╔══

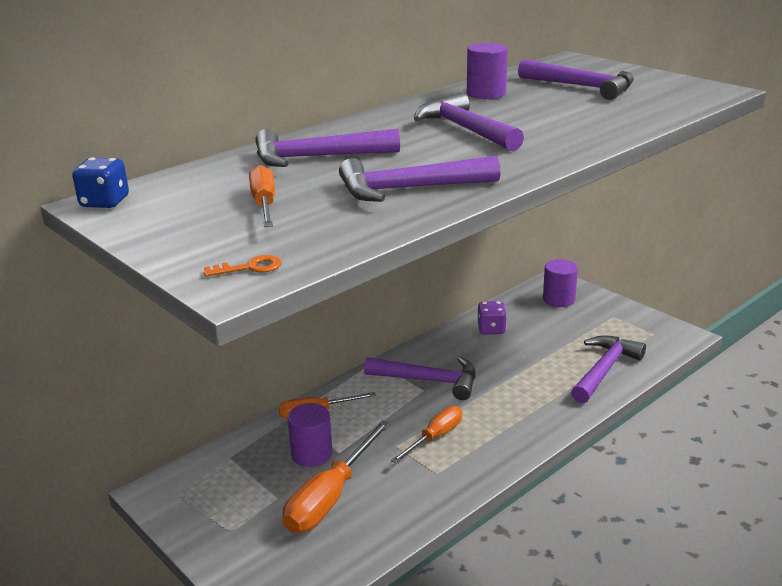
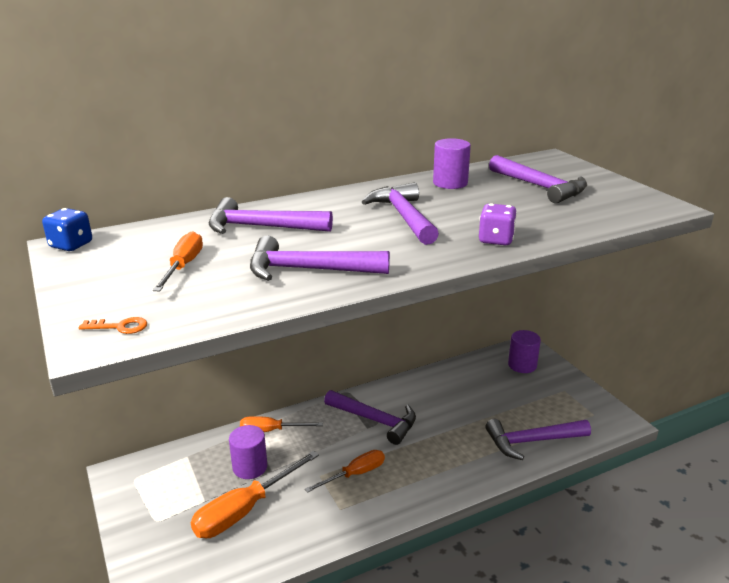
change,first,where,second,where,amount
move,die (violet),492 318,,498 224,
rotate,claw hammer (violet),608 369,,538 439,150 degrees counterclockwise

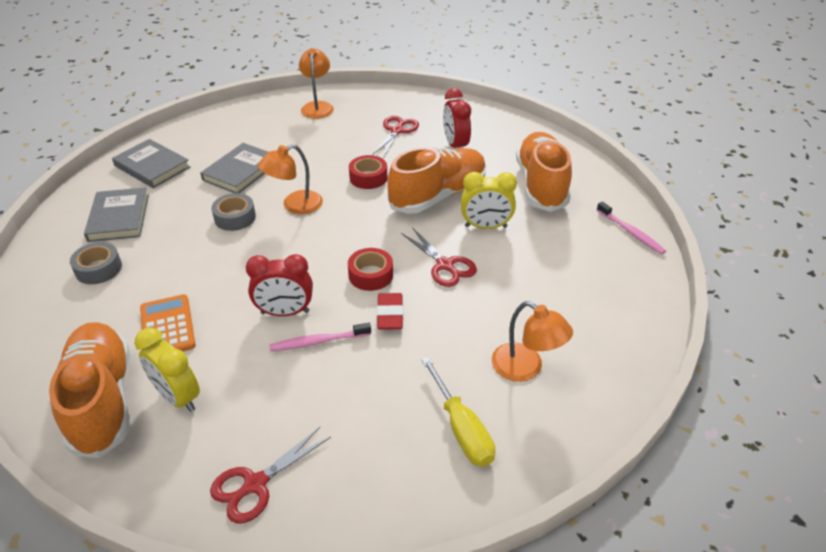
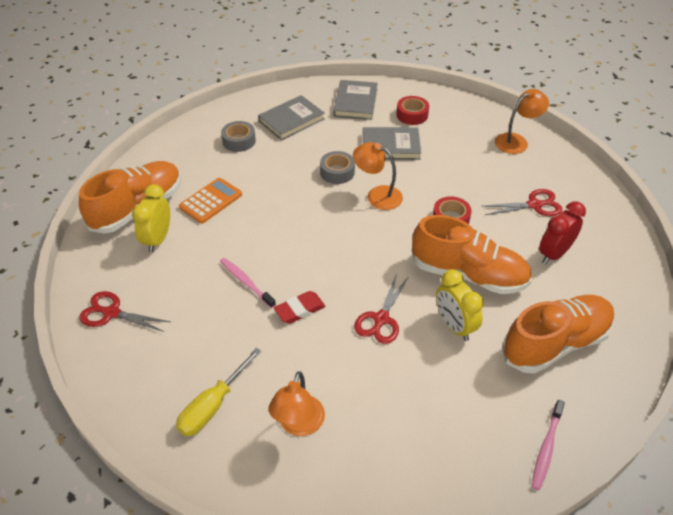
change,first,where,second,where,amount
move,sticky tape (scarlet),370 269,,412 110,
delete,bedside clock (scarlet),279 285,,,

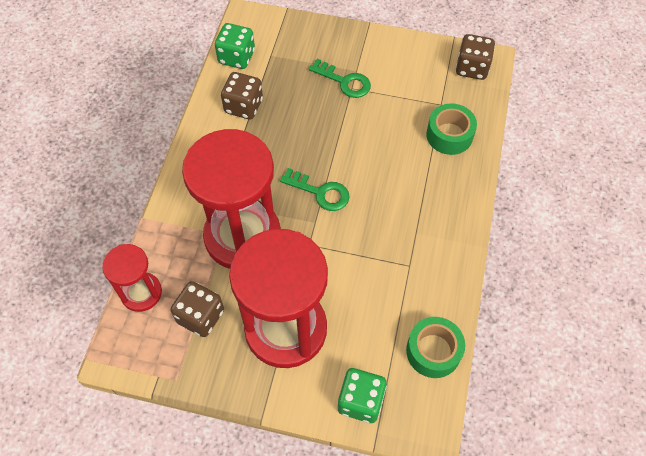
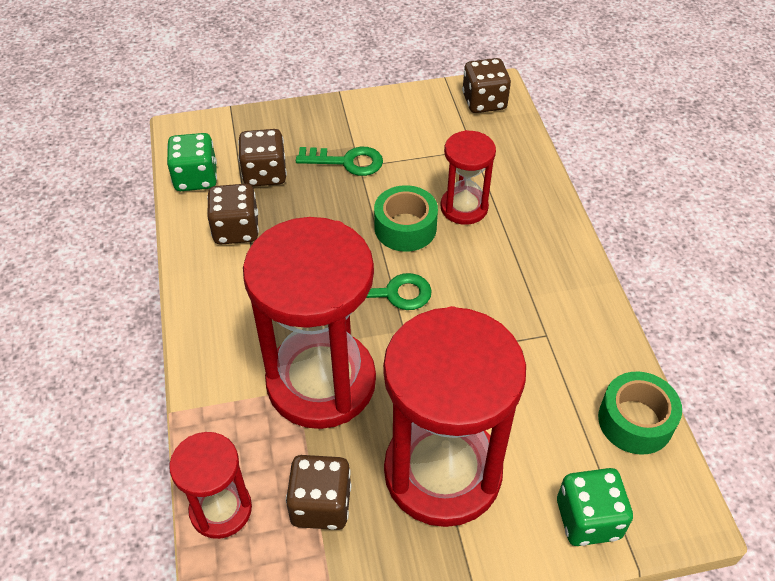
change,first,where,second,where,amount
insert,,,die (brown),262 158,
move,sticky tape (emerald),451 129,,406 218,
insert,,,hourglass (scarlet),468 177,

╚══

- _Task requirements_
An exact, image-free transcription of all the records above is needed.

- _Exercise answer_
change,first,where,second,where,amount
move,die (violet),492 318,,498 224,
rotate,claw hammer (violet),608 369,,538 439,150 degrees counterclockwise

change,first,where,second,where,amount
move,sticky tape (scarlet),370 269,,412 110,
delete,bedside clock (scarlet),279 285,,,

change,first,where,second,where,amount
insert,,,die (brown),262 158,
move,sticky tape (emerald),451 129,,406 218,
insert,,,hourglass (scarlet),468 177,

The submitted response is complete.